__PROBLEM DESCRIPTION__.
Recast the entries below as a Markdown table with the columns "Row" and "Entry Text," giving each nonblank line its own numbered row and omitting blank lines.

__DATA FOR THE TASK__.
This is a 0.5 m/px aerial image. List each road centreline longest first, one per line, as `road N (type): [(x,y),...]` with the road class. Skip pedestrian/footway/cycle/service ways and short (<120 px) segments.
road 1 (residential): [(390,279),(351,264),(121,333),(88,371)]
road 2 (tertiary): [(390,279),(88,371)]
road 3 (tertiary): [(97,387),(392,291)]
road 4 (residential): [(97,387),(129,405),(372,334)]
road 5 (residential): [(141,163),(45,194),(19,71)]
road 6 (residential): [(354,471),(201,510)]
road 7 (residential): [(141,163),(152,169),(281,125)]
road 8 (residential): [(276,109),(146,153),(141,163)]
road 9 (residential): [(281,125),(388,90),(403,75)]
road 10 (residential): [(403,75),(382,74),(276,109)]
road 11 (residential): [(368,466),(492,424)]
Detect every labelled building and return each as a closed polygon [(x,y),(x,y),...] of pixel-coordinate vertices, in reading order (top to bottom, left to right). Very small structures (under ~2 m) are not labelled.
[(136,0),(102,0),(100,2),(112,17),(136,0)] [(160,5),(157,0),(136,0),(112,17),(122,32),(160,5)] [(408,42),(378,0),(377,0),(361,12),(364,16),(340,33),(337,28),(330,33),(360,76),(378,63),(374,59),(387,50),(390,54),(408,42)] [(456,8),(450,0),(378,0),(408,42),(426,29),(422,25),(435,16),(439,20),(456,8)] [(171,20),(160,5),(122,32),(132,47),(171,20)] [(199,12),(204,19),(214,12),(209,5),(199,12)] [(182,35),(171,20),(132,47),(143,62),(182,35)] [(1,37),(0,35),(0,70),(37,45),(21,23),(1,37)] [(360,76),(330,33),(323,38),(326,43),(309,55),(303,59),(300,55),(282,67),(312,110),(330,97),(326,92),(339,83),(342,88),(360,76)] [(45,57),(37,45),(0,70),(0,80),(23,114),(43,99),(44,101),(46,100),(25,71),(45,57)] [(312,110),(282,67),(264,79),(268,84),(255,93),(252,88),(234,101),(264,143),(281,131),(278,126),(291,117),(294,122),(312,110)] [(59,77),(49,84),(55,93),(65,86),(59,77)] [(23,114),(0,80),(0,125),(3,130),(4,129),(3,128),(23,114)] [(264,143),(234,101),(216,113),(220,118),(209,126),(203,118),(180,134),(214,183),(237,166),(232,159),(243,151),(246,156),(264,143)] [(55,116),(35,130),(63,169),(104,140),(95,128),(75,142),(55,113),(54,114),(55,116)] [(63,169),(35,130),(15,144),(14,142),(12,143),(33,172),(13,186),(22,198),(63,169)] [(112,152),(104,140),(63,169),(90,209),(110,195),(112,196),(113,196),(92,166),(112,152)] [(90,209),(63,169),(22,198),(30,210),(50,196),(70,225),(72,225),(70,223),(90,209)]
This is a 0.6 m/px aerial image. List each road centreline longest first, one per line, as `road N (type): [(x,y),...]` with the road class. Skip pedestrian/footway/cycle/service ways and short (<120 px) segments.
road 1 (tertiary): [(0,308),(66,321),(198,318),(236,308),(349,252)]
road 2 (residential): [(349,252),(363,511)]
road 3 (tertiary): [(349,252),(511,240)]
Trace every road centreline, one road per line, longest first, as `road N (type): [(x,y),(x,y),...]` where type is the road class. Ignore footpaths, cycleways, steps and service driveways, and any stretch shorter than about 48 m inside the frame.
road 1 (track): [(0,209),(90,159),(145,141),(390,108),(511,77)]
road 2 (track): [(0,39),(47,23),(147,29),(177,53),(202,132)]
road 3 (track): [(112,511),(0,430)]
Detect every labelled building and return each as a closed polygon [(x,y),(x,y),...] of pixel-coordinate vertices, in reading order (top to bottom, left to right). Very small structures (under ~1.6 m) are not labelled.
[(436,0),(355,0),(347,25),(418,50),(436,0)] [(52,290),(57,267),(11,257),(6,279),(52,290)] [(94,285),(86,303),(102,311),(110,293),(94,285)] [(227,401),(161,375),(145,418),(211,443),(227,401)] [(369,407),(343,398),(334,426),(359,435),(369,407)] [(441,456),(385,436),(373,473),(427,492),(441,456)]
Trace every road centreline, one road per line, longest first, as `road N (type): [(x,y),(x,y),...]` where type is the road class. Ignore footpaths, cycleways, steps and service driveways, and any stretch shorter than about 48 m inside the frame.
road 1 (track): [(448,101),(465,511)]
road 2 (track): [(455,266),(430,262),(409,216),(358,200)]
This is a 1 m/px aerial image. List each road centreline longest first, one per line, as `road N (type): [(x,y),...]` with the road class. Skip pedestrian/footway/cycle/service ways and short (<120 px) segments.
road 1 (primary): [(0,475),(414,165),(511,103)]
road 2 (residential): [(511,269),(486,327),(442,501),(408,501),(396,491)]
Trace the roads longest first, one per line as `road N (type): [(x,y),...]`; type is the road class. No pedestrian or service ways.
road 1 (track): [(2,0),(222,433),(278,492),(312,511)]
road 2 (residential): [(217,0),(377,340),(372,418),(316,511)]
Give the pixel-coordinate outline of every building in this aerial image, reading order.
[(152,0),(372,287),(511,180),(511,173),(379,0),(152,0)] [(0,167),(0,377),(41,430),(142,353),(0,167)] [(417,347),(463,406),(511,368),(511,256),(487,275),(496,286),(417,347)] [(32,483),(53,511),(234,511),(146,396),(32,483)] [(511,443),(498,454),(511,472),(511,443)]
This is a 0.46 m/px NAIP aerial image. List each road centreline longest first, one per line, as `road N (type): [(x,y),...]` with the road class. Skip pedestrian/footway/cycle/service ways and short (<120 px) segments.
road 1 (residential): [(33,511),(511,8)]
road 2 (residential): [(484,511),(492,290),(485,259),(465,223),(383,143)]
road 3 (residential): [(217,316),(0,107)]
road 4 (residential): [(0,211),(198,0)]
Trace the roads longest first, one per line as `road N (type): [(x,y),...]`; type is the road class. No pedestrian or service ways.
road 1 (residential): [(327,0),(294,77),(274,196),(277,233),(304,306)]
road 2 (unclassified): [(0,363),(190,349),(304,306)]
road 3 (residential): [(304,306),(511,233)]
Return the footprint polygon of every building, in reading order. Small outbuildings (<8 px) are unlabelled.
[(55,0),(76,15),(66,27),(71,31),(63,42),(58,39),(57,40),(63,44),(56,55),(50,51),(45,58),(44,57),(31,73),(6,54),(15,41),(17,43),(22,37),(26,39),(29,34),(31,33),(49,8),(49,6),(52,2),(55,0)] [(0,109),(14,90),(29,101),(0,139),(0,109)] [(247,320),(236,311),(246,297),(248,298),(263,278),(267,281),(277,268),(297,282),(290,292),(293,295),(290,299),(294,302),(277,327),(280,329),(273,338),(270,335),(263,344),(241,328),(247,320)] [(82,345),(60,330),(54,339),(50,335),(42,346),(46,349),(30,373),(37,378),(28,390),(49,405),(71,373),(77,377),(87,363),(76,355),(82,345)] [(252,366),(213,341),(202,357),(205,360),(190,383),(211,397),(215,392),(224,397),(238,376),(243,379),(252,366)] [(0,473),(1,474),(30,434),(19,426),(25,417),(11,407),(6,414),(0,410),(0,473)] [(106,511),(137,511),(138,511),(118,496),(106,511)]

__COMPLETED EXERCISE__.
| Row | Entry Text |
|---|---|
| 1 | This is a 0.5 m/px aerial image. List each road centreline longest first, one per line, as `road N (type): [(x,y),...]` with the road class. Skip pedestrian/footway/cycle/service ways and short (<120 px) segments. |
| 2 | road 1 (residential): [(390,279),(351,264),(121,333),(88,371)] |
| 3 | road 2 (tertiary): [(390,279),(88,371)] |
| 4 | road 3 (tertiary): [(97,387),(392,291)] |
| 5 | road 4 (residential): [(97,387),(129,405),(372,334)] |
| 6 | road 5 (residential): [(141,163),(45,194),(19,71)] |
| 7 | road 6 (residential): [(354,471),(201,510)] |
| 8 | road 7 (residential): [(141,163),(152,169),(281,125)] |
| 9 | road 8 (residential): [(276,109),(146,153),(141,163)] |
| 10 | road 9 (residential): [(281,125),(388,90),(403,75)] |
| 11 | road 10 (residential): [(403,75),(382,74),(276,109)] |
| 12 | road 11 (residential): [(368,466),(492,424)] |
| 13 | Detect every labelled building and return each as a closed polygon [(x,y),(x,y),...] of pixel-coordinate vertices, in reading order (top to bottom, left to right). Very small structures (under ~2 m) are not labelled. |
| 14 | [(136,0),(102,0),(100,2),(112,17),(136,0)] [(160,5),(157,0),(136,0),(112,17),(122,32),(160,5)] [(408,42),(378,0),(377,0),(361,12),(364,16),(340,33),(337,28),(330,33),(360,76),(378,63),(374,59),(387,50),(390,54),(408,42)] [(456,8),(450,0),(378,0),(408,42),(426,29),(422,25),(435,16),(439,20),(456,8)] [(171,20),(160,5),(122,32),(132,47),(171,20)] [(199,12),(204,19),(214,12),(209,5),(199,12)] [(182,35),(171,20),(132,47),(143,62),(182,35)] [(1,37),(0,35),(0,70),(37,45),(21,23),(1,37)] [(360,76),(330,33),(323,38),(326,43),(309,55),(303,59),(300,55),(282,67),(312,110),(330,97),(326,92),(339,83),(342,88),(360,76)] [(45,57),(37,45),(0,70),(0,80),(23,114),(43,99),(44,101),(46,100),(25,71),(45,57)] [(312,110),(282,67),(264,79),(268,84),(255,93),(252,88),(234,101),(264,143),(281,131),(278,126),(291,117),(294,122),(312,110)] [(59,77),(49,84),(55,93),(65,86),(59,77)] [(23,114),(0,80),(0,125),(3,130),(4,129),(3,128),(23,114)] [(264,143),(234,101),(216,113),(220,118),(209,126),(203,118),(180,134),(214,183),(237,166),(232,159),(243,151),(246,156),(264,143)] [(55,116),(35,130),(63,169),(104,140),(95,128),(75,142),(55,113),(54,114),(55,116)] [(63,169),(35,130),(15,144),(14,142),(12,143),(33,172),(13,186),(22,198),(63,169)] [(112,152),(104,140),(63,169),(90,209),(110,195),(112,196),(113,196),(92,166),(112,152)] [(90,209),(63,169),(22,198),(30,210),(50,196),(70,225),(72,225),(70,223),(90,209)] |
| 15 | This is a 0.6 m/px aerial image. List each road centreline longest first, one per line, as `road N (type): [(x,y),...]` with the road class. Skip pedestrian/footway/cycle/service ways and short (<120 px) segments. |
| 16 | road 1 (tertiary): [(0,308),(66,321),(198,318),(236,308),(349,252)] |
| 17 | road 2 (residential): [(349,252),(363,511)] |
| 18 | road 3 (tertiary): [(349,252),(511,240)] |
| 19 | Trace every road centreline, one road per line, longest first, as `road N (type): [(x,y),(x,y),...]` where type is the road class. Ignore footpaths, cycleways, steps and service driveways, and any stretch shorter than about 48 m inside the frame. |
| 20 | road 1 (track): [(0,209),(90,159),(145,141),(390,108),(511,77)] |
| 21 | road 2 (track): [(0,39),(47,23),(147,29),(177,53),(202,132)] |
| 22 | road 3 (track): [(112,511),(0,430)] |
| 23 | Detect every labelled building and return each as a closed polygon [(x,y),(x,y),...] of pixel-coordinate vertices, in reading order (top to bottom, left to right). Very small structures (under ~1.6 m) are not labelled. |
| 24 | [(436,0),(355,0),(347,25),(418,50),(436,0)] [(52,290),(57,267),(11,257),(6,279),(52,290)] [(94,285),(86,303),(102,311),(110,293),(94,285)] [(227,401),(161,375),(145,418),(211,443),(227,401)] [(369,407),(343,398),(334,426),(359,435),(369,407)] [(441,456),(385,436),(373,473),(427,492),(441,456)] |
| 25 | Trace every road centreline, one road per line, longest first, as `road N (type): [(x,y),(x,y),...]` where type is the road class. Ignore footpaths, cycleways, steps and service driveways, and any stretch shorter than about 48 m inside the frame. |
| 26 | road 1 (track): [(448,101),(465,511)] |
| 27 | road 2 (track): [(455,266),(430,262),(409,216),(358,200)] |
| 28 | This is a 1 m/px aerial image. List each road centreline longest first, one per line, as `road N (type): [(x,y),...]` with the road class. Skip pedestrian/footway/cycle/service ways and short (<120 px) segments. |
| 29 | road 1 (primary): [(0,475),(414,165),(511,103)] |
| 30 | road 2 (residential): [(511,269),(486,327),(442,501),(408,501),(396,491)] |
| 31 | Trace the roads longest first, one per line as `road N (type): [(x,y),...]`; type is the road class. No pedestrian or service ways. |
| 32 | road 1 (track): [(2,0),(222,433),(278,492),(312,511)] |
| 33 | road 2 (residential): [(217,0),(377,340),(372,418),(316,511)] |
| 34 | Give the pixel-coordinate outline of every building in this aerial image, reading order. |
| 35 | [(152,0),(372,287),(511,180),(511,173),(379,0),(152,0)] [(0,167),(0,377),(41,430),(142,353),(0,167)] [(417,347),(463,406),(511,368),(511,256),(487,275),(496,286),(417,347)] [(32,483),(53,511),(234,511),(146,396),(32,483)] [(511,443),(498,454),(511,472),(511,443)] |
| 36 | This is a 0.46 m/px NAIP aerial image. List each road centreline longest first, one per line, as `road N (type): [(x,y),...]` with the road class. Skip pedestrian/footway/cycle/service ways and short (<120 px) segments. |
| 37 | road 1 (residential): [(33,511),(511,8)] |
| 38 | road 2 (residential): [(484,511),(492,290),(485,259),(465,223),(383,143)] |
| 39 | road 3 (residential): [(217,316),(0,107)] |
| 40 | road 4 (residential): [(0,211),(198,0)] |
| 41 | Trace the roads longest first, one per line as `road N (type): [(x,y),...]`; type is the road class. No pedestrian or service ways. |
| 42 | road 1 (residential): [(327,0),(294,77),(274,196),(277,233),(304,306)] |
| 43 | road 2 (unclassified): [(0,363),(190,349),(304,306)] |
| 44 | road 3 (residential): [(304,306),(511,233)] |
| 45 | Return the footprint polygon of every building, in reading order. Small outbuildings (<8 px) are unlabelled. |
| 46 | [(55,0),(76,15),(66,27),(71,31),(63,42),(58,39),(57,40),(63,44),(56,55),(50,51),(45,58),(44,57),(31,73),(6,54),(15,41),(17,43),(22,37),(26,39),(29,34),(31,33),(49,8),(49,6),(52,2),(55,0)] [(0,109),(14,90),(29,101),(0,139),(0,109)] [(247,320),(236,311),(246,297),(248,298),(263,278),(267,281),(277,268),(297,282),(290,292),(293,295),(290,299),(294,302),(277,327),(280,329),(273,338),(270,335),(263,344),(241,328),(247,320)] [(82,345),(60,330),(54,339),(50,335),(42,346),(46,349),(30,373),(37,378),(28,390),(49,405),(71,373),(77,377),(87,363),(76,355),(82,345)] [(252,366),(213,341),(202,357),(205,360),(190,383),(211,397),(215,392),(224,397),(238,376),(243,379),(252,366)] [(0,473),(1,474),(30,434),(19,426),(25,417),(11,407),(6,414),(0,410),(0,473)] [(106,511),(137,511),(138,511),(118,496),(106,511)] |